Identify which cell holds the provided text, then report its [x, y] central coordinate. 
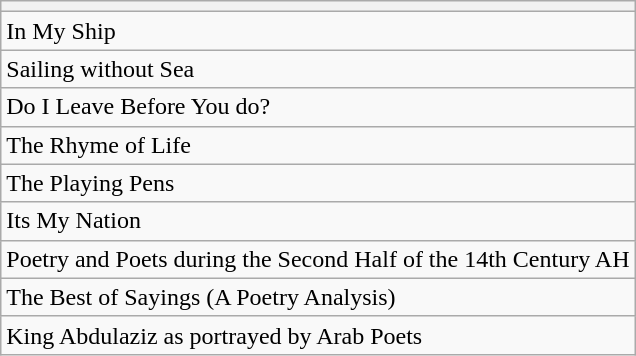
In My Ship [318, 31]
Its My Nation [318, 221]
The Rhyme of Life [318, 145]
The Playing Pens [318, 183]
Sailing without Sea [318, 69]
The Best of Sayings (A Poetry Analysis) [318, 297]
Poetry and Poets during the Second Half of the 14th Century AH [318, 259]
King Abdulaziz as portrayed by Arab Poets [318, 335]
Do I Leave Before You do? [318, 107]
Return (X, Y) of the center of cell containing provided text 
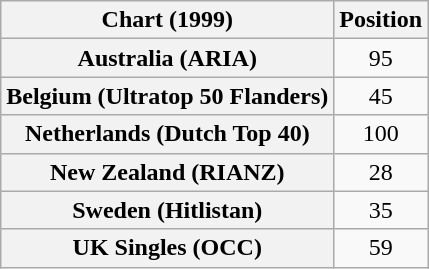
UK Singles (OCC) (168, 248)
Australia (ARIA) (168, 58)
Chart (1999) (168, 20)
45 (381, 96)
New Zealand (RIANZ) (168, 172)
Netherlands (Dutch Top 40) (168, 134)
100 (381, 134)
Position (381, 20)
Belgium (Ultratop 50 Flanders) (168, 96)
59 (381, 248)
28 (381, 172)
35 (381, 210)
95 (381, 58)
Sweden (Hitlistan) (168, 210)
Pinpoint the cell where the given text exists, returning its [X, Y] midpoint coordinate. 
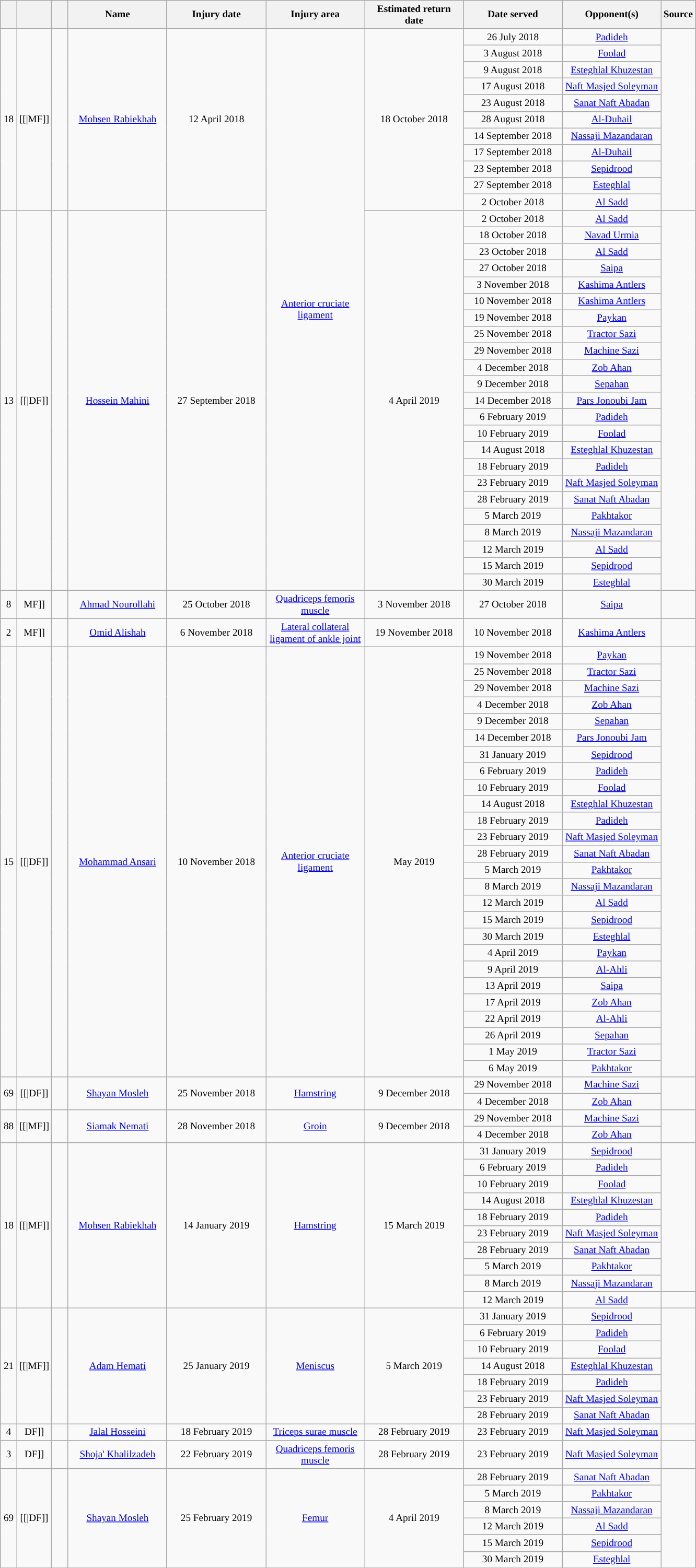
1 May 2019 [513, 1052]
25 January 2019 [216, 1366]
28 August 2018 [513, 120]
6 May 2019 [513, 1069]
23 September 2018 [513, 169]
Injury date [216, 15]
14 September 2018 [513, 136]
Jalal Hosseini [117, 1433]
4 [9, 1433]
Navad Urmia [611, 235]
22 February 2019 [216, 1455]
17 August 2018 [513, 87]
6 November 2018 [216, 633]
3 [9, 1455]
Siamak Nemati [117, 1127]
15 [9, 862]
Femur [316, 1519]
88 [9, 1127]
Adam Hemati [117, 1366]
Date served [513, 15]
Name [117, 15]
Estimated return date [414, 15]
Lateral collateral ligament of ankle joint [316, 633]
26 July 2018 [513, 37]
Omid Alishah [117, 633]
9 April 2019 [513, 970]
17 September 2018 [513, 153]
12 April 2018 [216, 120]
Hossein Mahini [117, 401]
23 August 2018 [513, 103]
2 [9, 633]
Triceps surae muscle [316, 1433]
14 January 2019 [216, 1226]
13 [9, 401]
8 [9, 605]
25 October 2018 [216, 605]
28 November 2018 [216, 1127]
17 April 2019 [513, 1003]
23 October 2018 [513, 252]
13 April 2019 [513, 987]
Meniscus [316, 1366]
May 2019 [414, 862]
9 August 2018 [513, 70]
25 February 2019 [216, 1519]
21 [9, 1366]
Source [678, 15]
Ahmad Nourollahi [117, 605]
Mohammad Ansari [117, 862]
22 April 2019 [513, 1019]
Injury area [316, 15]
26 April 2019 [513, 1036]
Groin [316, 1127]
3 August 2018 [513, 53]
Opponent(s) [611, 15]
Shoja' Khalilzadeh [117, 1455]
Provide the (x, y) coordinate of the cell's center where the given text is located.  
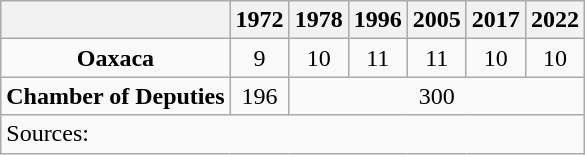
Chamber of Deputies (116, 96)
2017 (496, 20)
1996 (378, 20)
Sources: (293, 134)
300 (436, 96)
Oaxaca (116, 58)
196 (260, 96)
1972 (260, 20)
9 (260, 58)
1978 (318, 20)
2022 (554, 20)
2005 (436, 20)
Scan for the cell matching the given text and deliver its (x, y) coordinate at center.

▶ Exercise requirements
Please rewrite all the items above, switching "Groin" to "Hamstring" and keeping everything else unchanged. Leave the pictures out of your answer.

▶ Solution to the exercise
Identify which cell holds the provided text, then report its [x, y] central coordinate. 
In My Ship [318, 31]
Its My Nation [318, 221]
The Rhyme of Life [318, 145]
The Playing Pens [318, 183]
Sailing without Sea [318, 69]
The Best of Sayings (A Poetry Analysis) [318, 297]
Poetry and Poets during the Second Half of the 14th Century AH [318, 259]
King Abdulaziz as portrayed by Arab Poets [318, 335]
Do I Leave Before You do? [318, 107]
Return (X, Y) of the center of cell containing provided text 
UK Singles (OCC) (168, 248)
Australia (ARIA) (168, 58)
Chart (1999) (168, 20)
45 (381, 96)
New Zealand (RIANZ) (168, 172)
Netherlands (Dutch Top 40) (168, 134)
100 (381, 134)
Position (381, 20)
Belgium (Ultratop 50 Flanders) (168, 96)
59 (381, 248)
28 (381, 172)
35 (381, 210)
95 (381, 58)
Sweden (Hitlistan) (168, 210)
Pinpoint the cell where the given text exists, returning its [X, Y] midpoint coordinate. 
1 May 2019 [513, 1052]
25 January 2019 [216, 1366]
28 August 2018 [513, 120]
6 May 2019 [513, 1069]
23 September 2018 [513, 169]
Injury date [216, 15]
14 September 2018 [513, 136]
Jalal Hosseini [117, 1433]
4 [9, 1433]
Navad Urmia [611, 235]
22 February 2019 [216, 1455]
17 August 2018 [513, 87]
6 November 2018 [216, 633]
3 [9, 1455]
Siamak Nemati [117, 1127]
15 [9, 862]
Femur [316, 1519]
88 [9, 1127]
Adam Hemati [117, 1366]
Date served [513, 15]
Name [117, 15]
Estimated return date [414, 15]
Lateral collateral ligament of ankle joint [316, 633]
26 July 2018 [513, 37]
Omid Alishah [117, 633]
9 April 2019 [513, 970]
17 September 2018 [513, 153]
12 April 2018 [216, 120]
Hossein Mahini [117, 401]
23 August 2018 [513, 103]
2 [9, 633]
Triceps surae muscle [316, 1433]
14 January 2019 [216, 1226]
13 [9, 401]
8 [9, 605]
25 October 2018 [216, 605]
28 November 2018 [216, 1127]
17 April 2019 [513, 1003]
23 October 2018 [513, 252]
13 April 2019 [513, 987]
Meniscus [316, 1366]
May 2019 [414, 862]
9 August 2018 [513, 70]
25 February 2019 [216, 1519]
21 [9, 1366]
Source [678, 15]
Ahmad Nourollahi [117, 605]
Mohammad Ansari [117, 862]
22 April 2019 [513, 1019]
Injury area [316, 15]
26 April 2019 [513, 1036]
Hamstring [316, 1127]
3 August 2018 [513, 53]
Opponent(s) [611, 15]
Shoja' Khalilzadeh [117, 1455]
Provide the (x, y) coordinate of the cell's center where the given text is located.  
Chamber of Deputies (116, 96)
2017 (496, 20)
1996 (378, 20)
Sources: (293, 134)
300 (436, 96)
Oaxaca (116, 58)
196 (260, 96)
1972 (260, 20)
9 (260, 58)
1978 (318, 20)
2022 (554, 20)
2005 (436, 20)
Scan for the cell matching the given text and deliver its (x, y) coordinate at center.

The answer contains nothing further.